======== Material provided

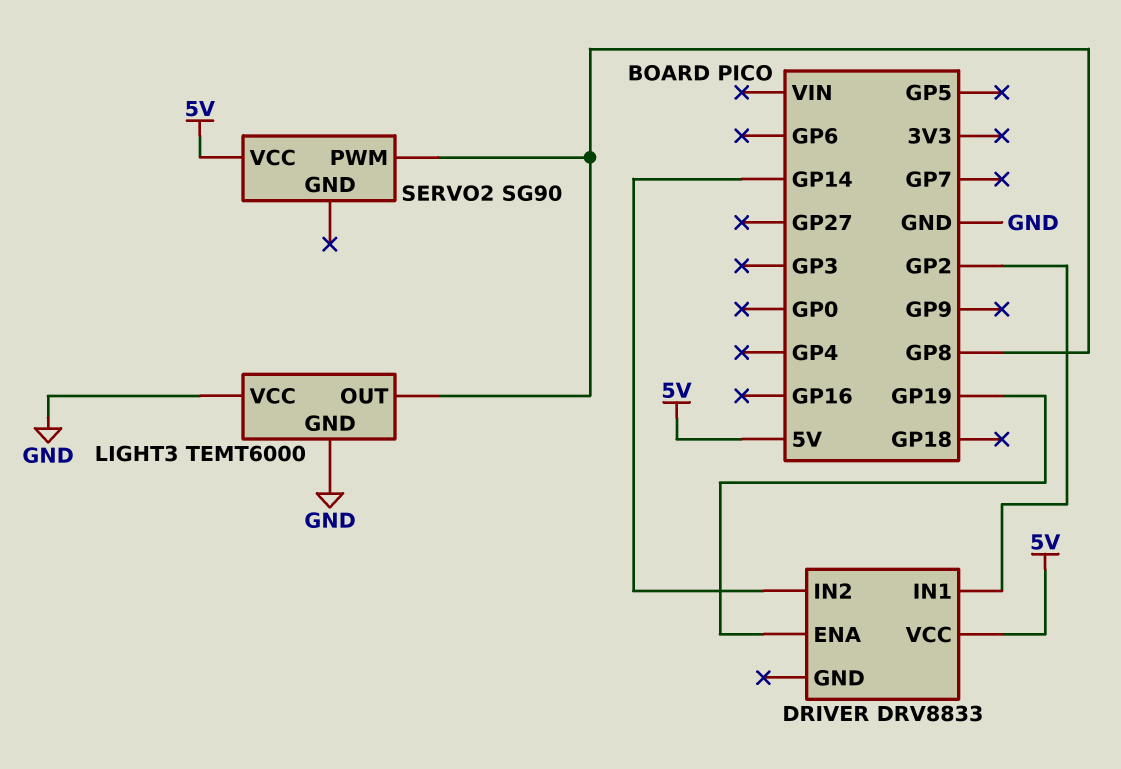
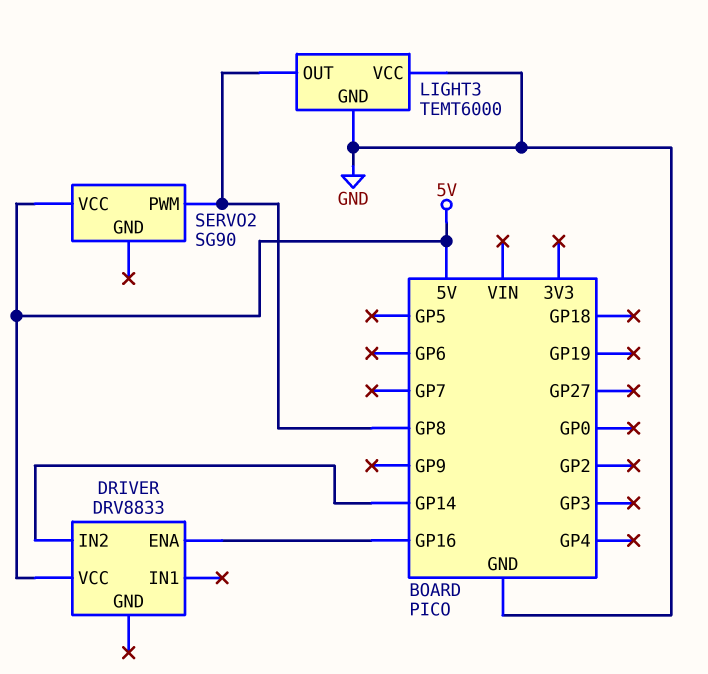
DRIVER pin ENA: GP19 -> GP16
DRIVER pin IN1: GP2 -> none

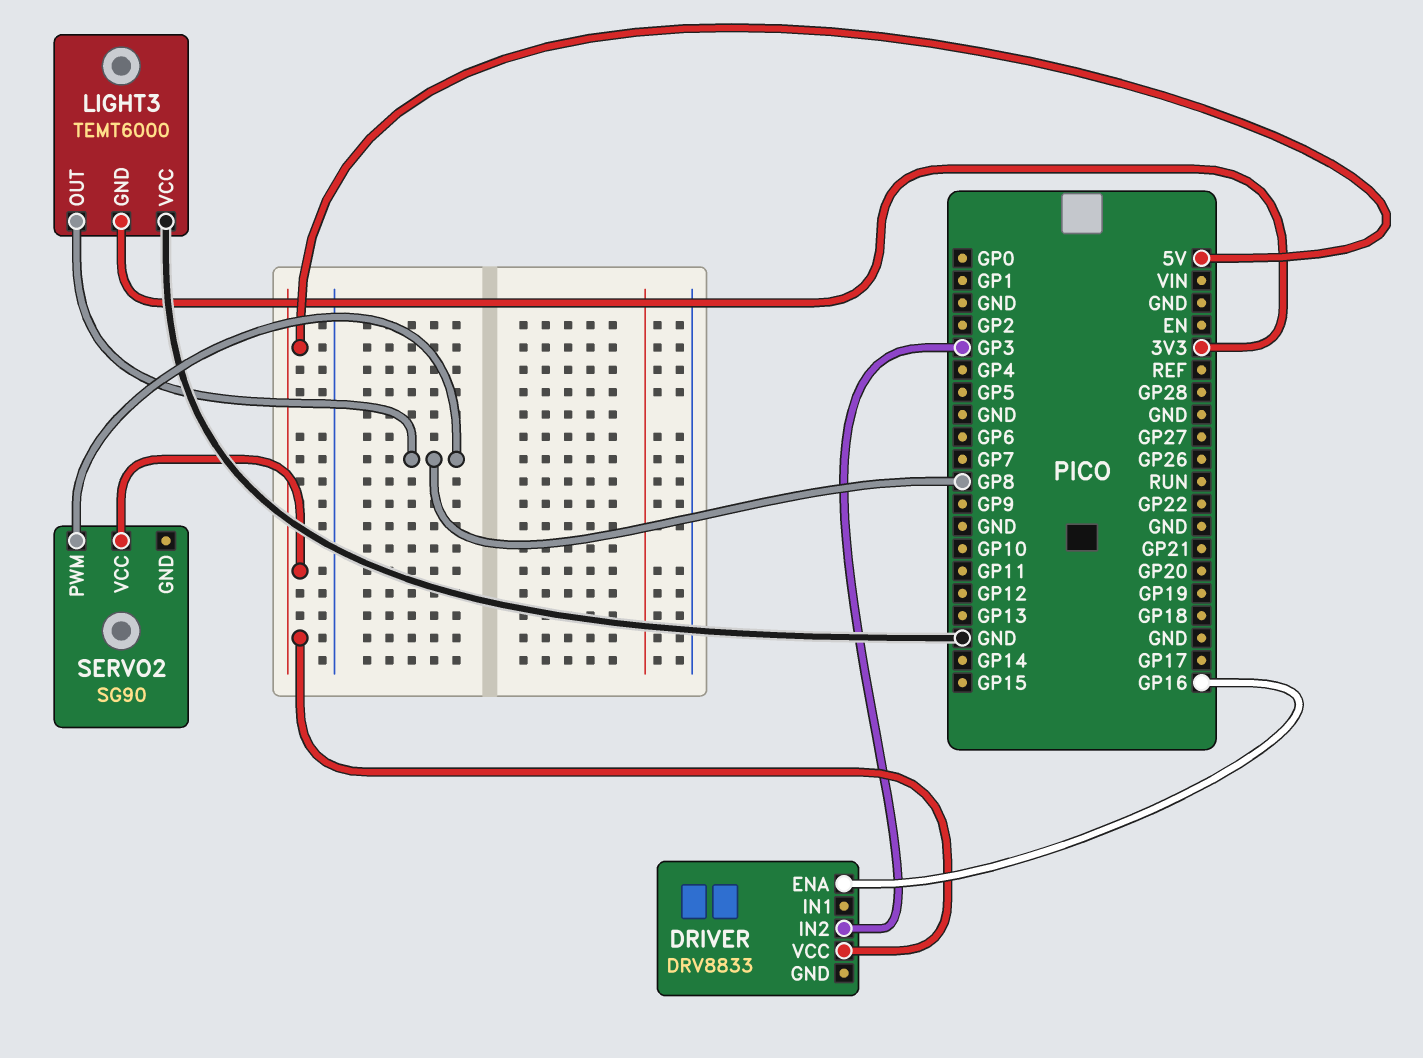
DRIVER pin IN2: GP14 -> GP3
LIGHT3 pin GND: GND -> 3V3

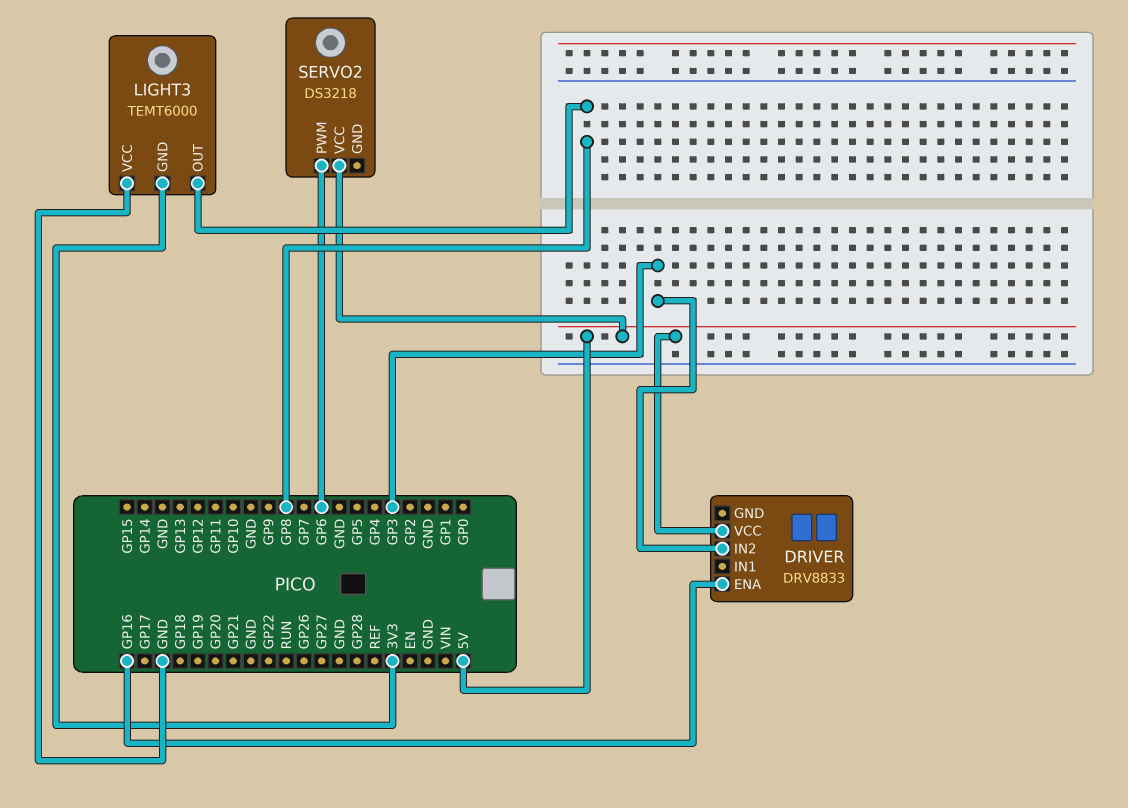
SERVO2: SG90 -> DS3218
SERVO2 pin PWM: GP8 -> GP6

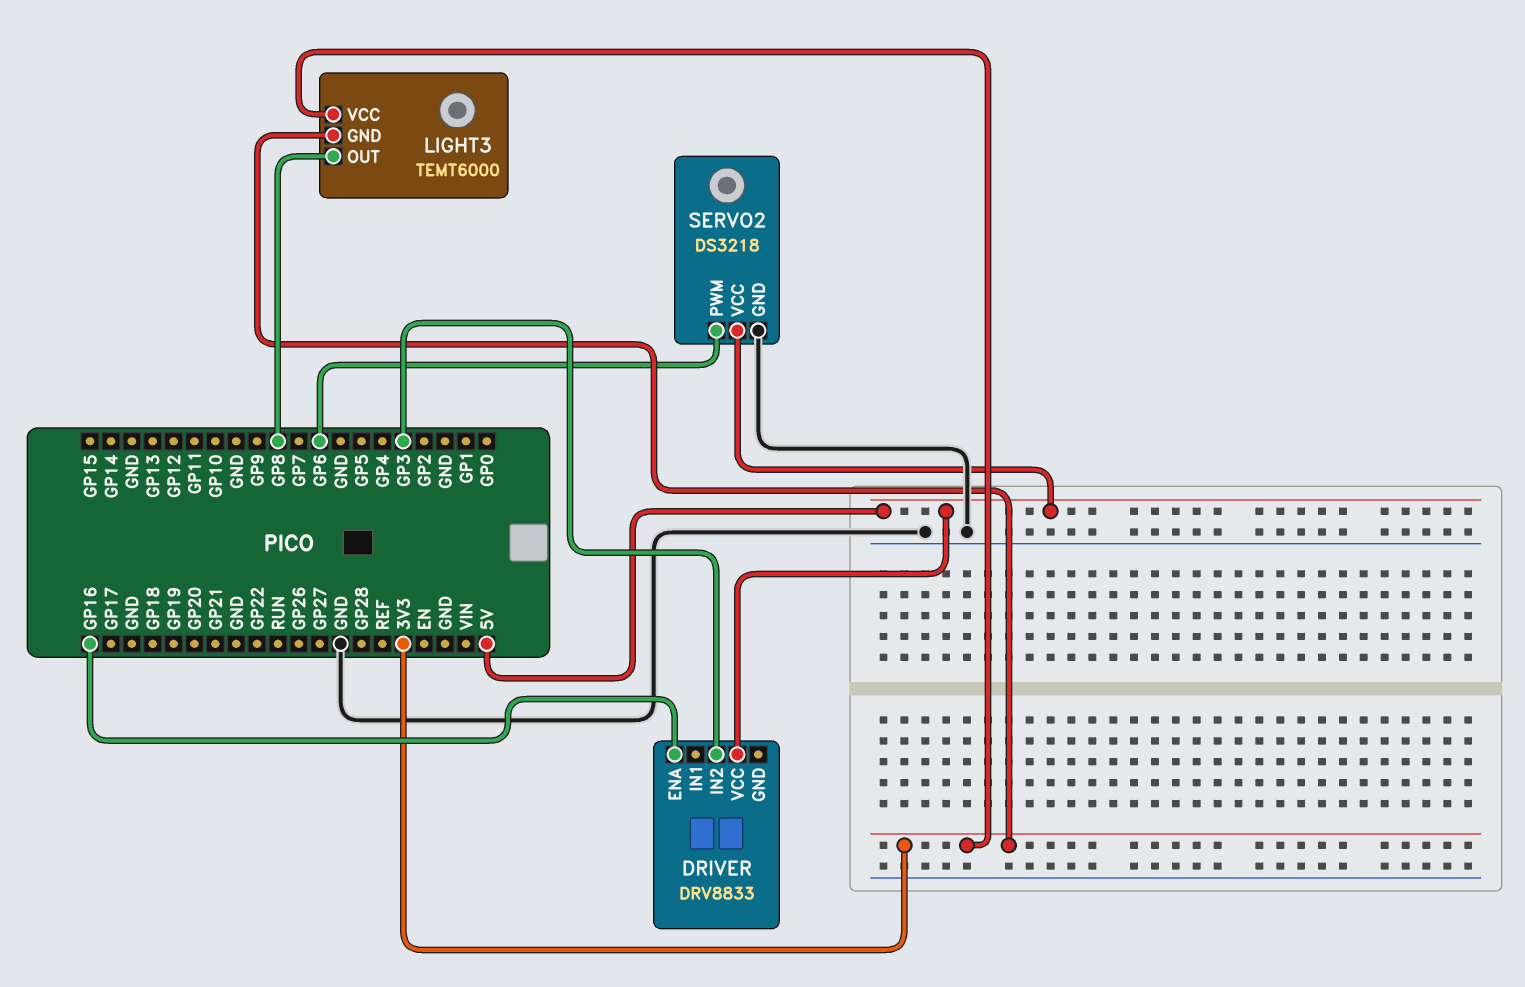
LIGHT3 pin VCC: GND -> 3V3
SERVO2 pin GND: none -> GND

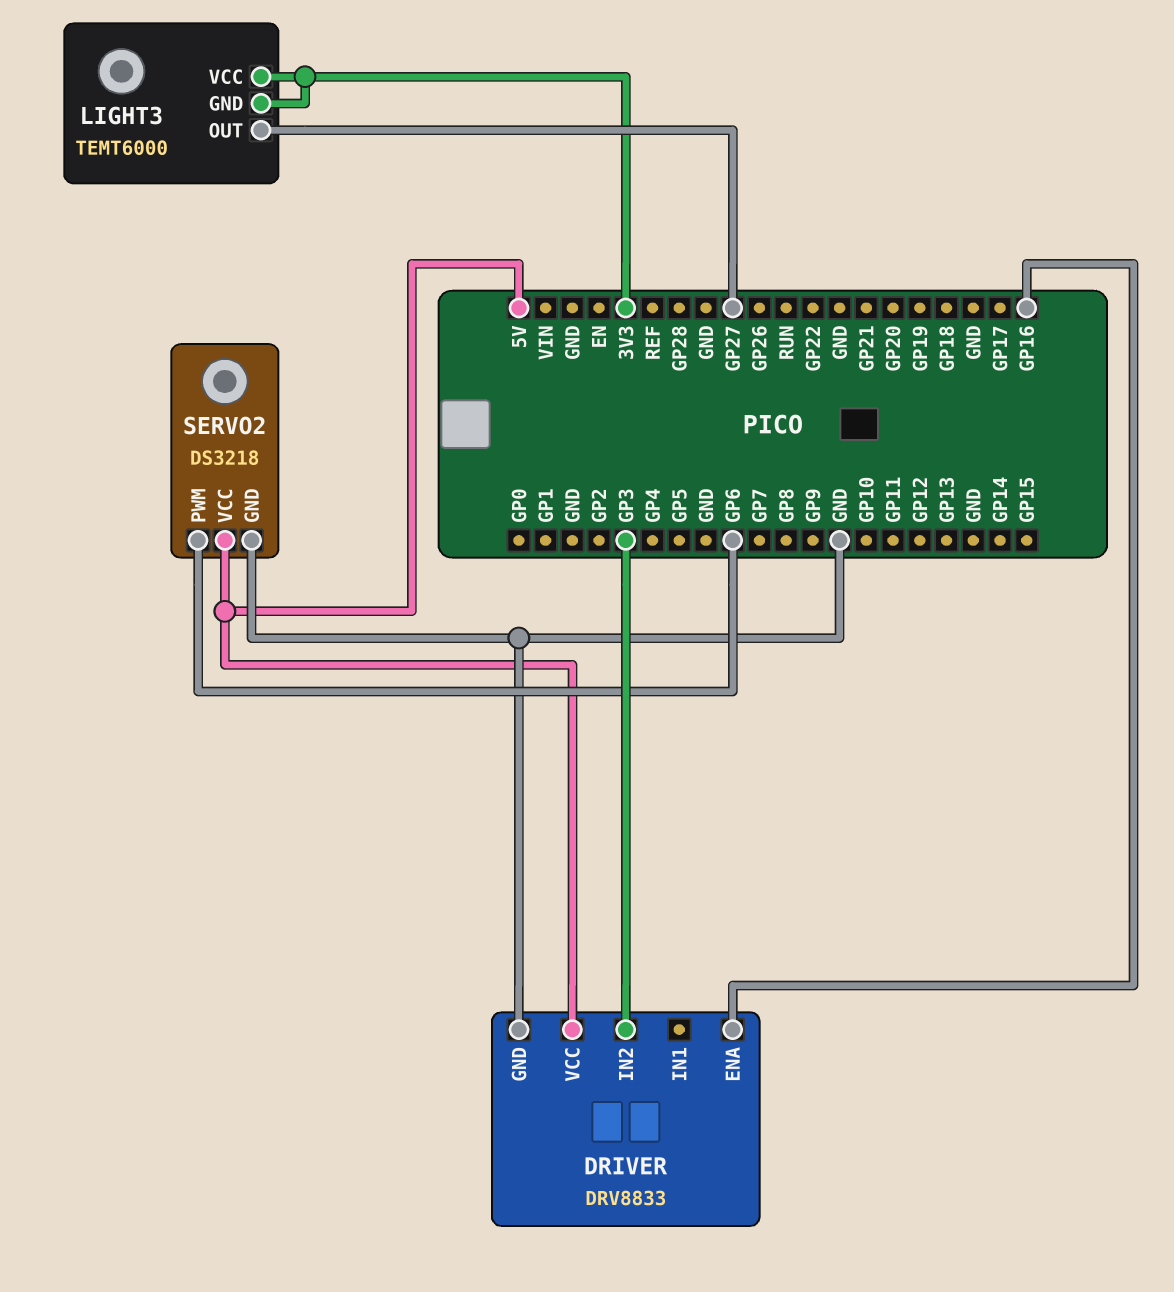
DRIVER pin GND: none -> GND
LIGHT3 pin OUT: GP8 -> GP27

================

**Work to be completed:** The answer should be all lines from the entries above that hold the word "none".

**Output below:**
DRIVER pin IN1: GP2 -> none
SERVO2 pin GND: none -> GND
DRIVER pin GND: none -> GND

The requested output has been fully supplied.